→ **WHAT IS BEING ASKED**: Below are some records; state how many of their lines contain the word "brick", and add nothing.

→ **RAW DATA**:

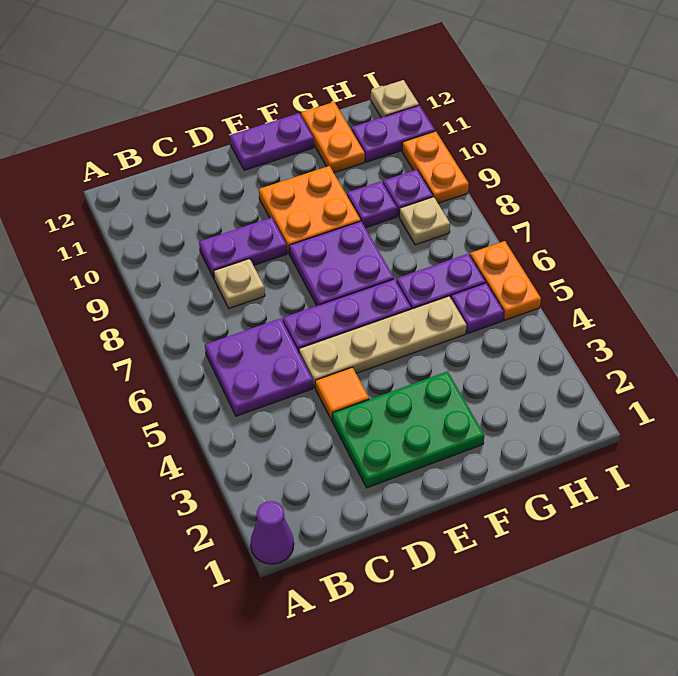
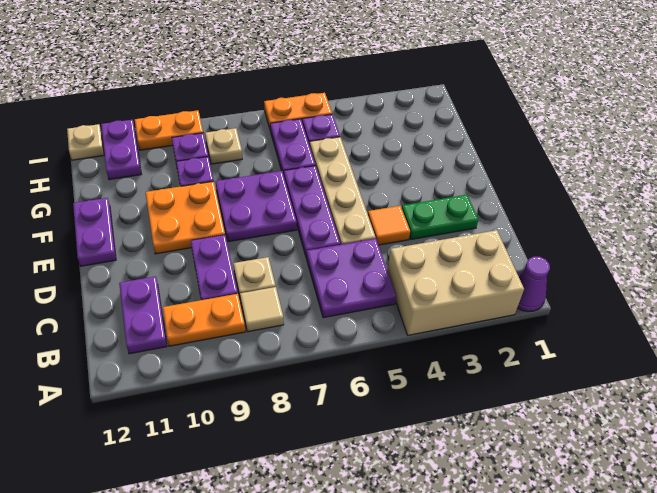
none -> tan brick A2:B4 level 1
none -> tan tile B8 level 1
none -> purple plate B11:C11 level 1
green plate D2:F3 level 1 -> green plate D2:D3 level 1
orange plate G11:G12 level 1 -> orange plate B9:B10 level 1

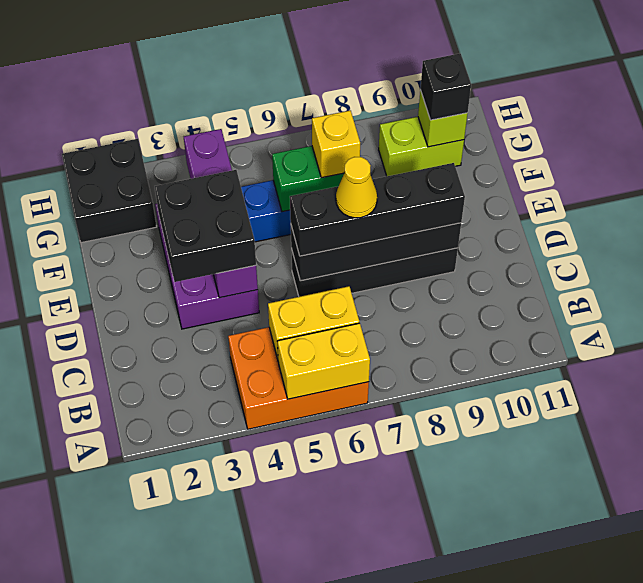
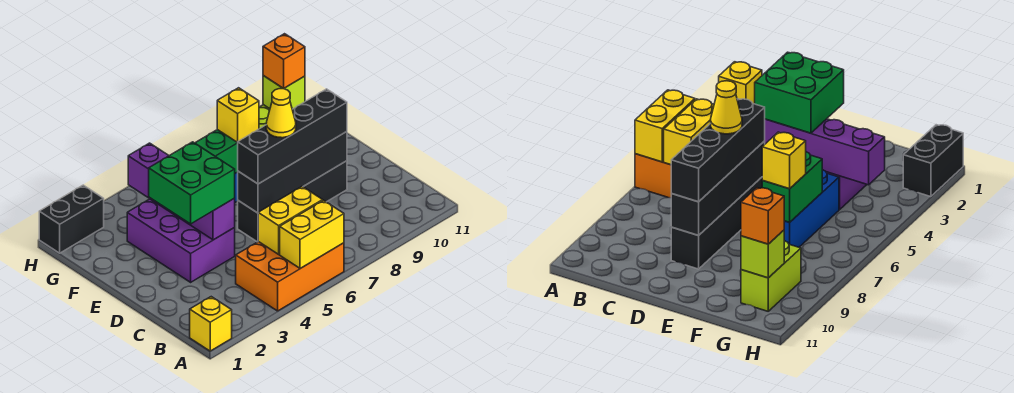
none -> yellow brick A1 level 1
black brick D3:E4 level 3 -> green brick D3:E4 level 3
black brick G1:H2 level 1 -> black brick H1:H2 level 1
black brick G10 level 3 -> orange brick G10 level 3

→ **OUTPUT OF THE TASK**: 5